[The problem] Nothing but the lines below from the one with "green 1x2 brick" through the one with "red 1x3 brick [380,199,501,238]" should be output, each exactly as given, and no pictures.

[Data excerpts]
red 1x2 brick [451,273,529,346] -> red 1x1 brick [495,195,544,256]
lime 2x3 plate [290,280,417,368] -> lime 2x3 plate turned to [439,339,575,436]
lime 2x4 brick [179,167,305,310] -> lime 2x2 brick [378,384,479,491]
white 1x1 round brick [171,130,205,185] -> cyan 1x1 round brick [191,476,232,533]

* * *

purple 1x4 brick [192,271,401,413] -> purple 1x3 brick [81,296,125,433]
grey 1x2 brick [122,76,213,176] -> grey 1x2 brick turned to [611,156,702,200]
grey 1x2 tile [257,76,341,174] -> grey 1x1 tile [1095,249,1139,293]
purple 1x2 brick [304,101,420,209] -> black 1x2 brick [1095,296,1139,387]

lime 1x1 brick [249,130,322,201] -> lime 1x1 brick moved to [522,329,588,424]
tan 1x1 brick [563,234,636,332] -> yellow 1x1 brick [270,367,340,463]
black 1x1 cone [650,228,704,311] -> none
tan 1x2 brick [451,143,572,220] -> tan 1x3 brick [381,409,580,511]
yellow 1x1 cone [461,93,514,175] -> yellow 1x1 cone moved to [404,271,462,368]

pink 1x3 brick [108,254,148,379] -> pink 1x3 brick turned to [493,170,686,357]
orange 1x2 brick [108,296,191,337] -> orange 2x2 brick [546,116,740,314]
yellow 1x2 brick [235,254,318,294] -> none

* * *

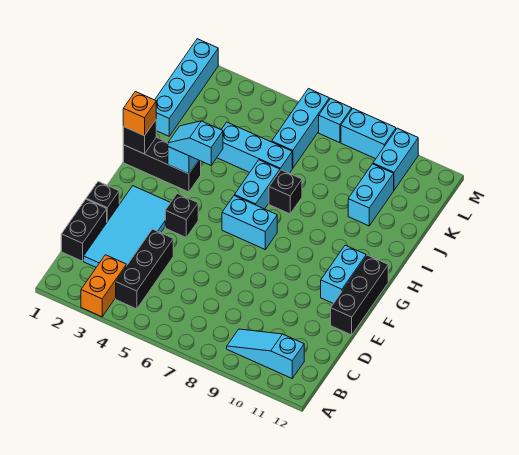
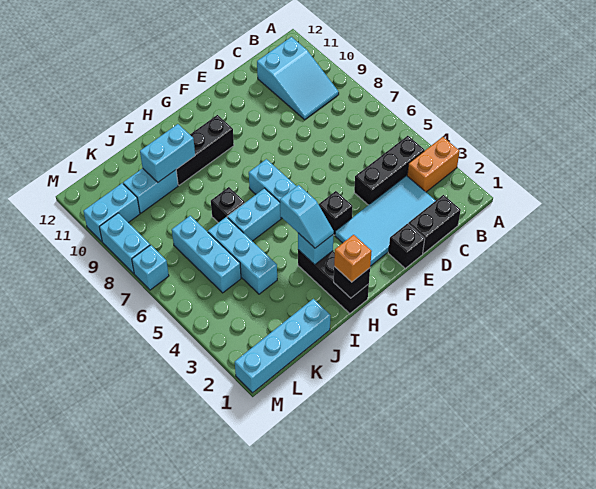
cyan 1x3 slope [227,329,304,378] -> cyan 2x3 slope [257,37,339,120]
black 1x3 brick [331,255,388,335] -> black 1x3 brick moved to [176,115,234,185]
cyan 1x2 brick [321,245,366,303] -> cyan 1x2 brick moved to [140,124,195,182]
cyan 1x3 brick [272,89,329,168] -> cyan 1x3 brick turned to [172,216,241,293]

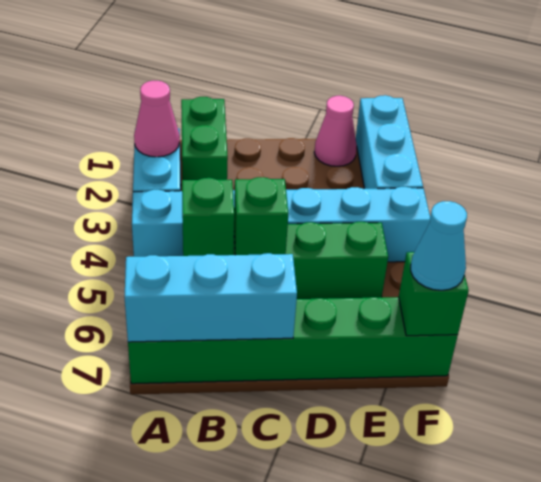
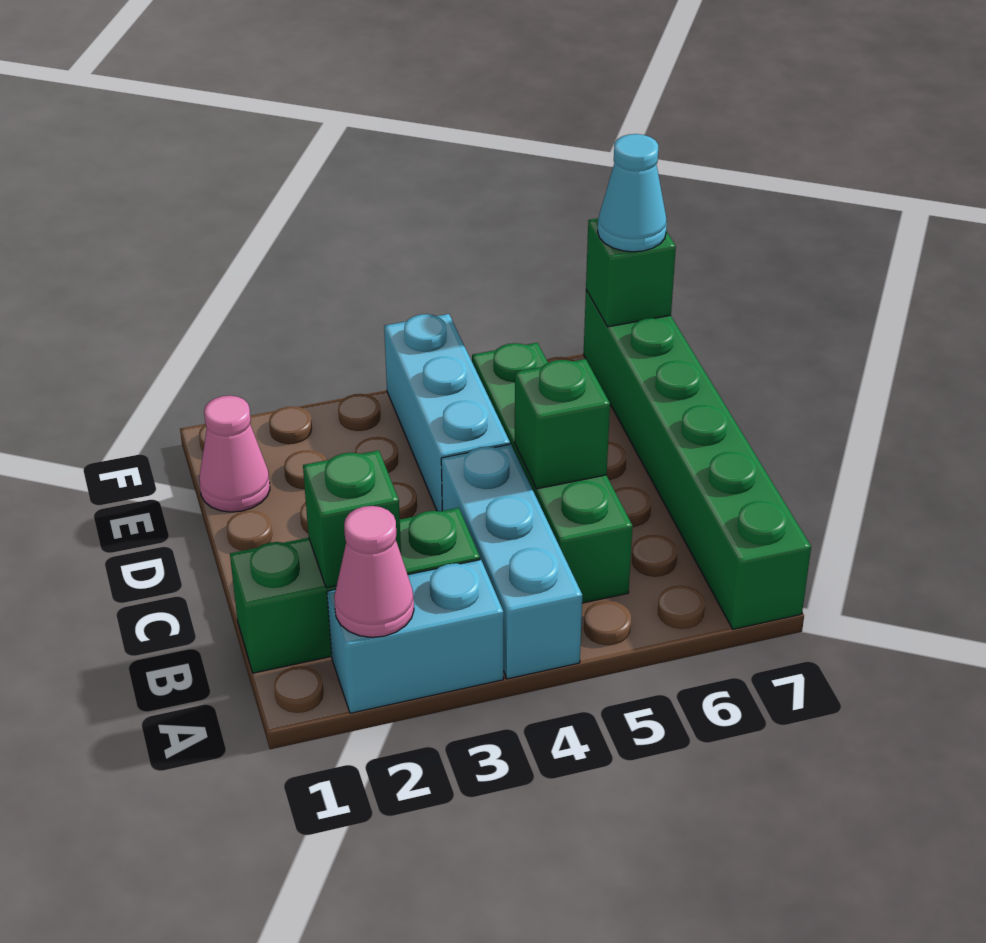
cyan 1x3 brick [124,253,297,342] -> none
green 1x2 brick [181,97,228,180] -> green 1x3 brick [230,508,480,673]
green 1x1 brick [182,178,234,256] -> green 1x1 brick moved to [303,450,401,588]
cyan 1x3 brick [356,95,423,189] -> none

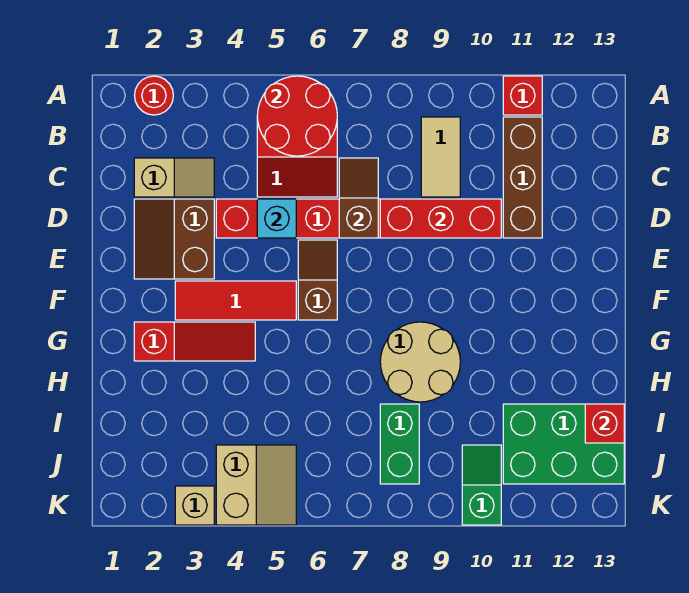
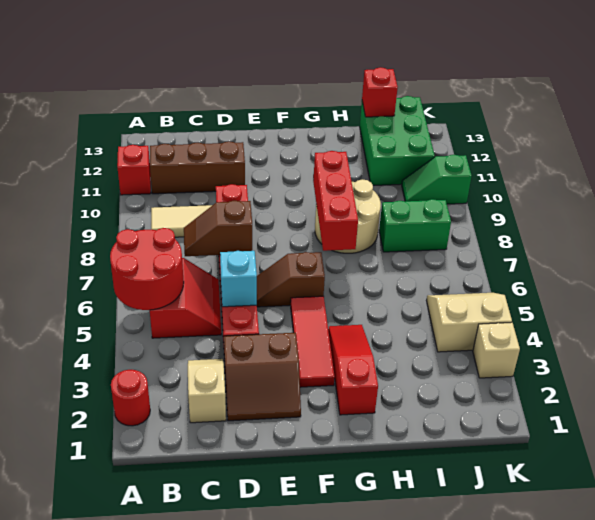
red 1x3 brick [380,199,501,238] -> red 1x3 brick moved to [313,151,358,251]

[Result]
green 1x2 brick [181,97,228,180] -> green 1x3 brick [230,508,480,673]
green 1x1 brick [182,178,234,256] -> green 1x1 brick moved to [303,450,401,588]
cyan 1x3 brick [356,95,423,189] -> none

red 1x3 brick [380,199,501,238] -> red 1x3 brick moved to [313,151,358,251]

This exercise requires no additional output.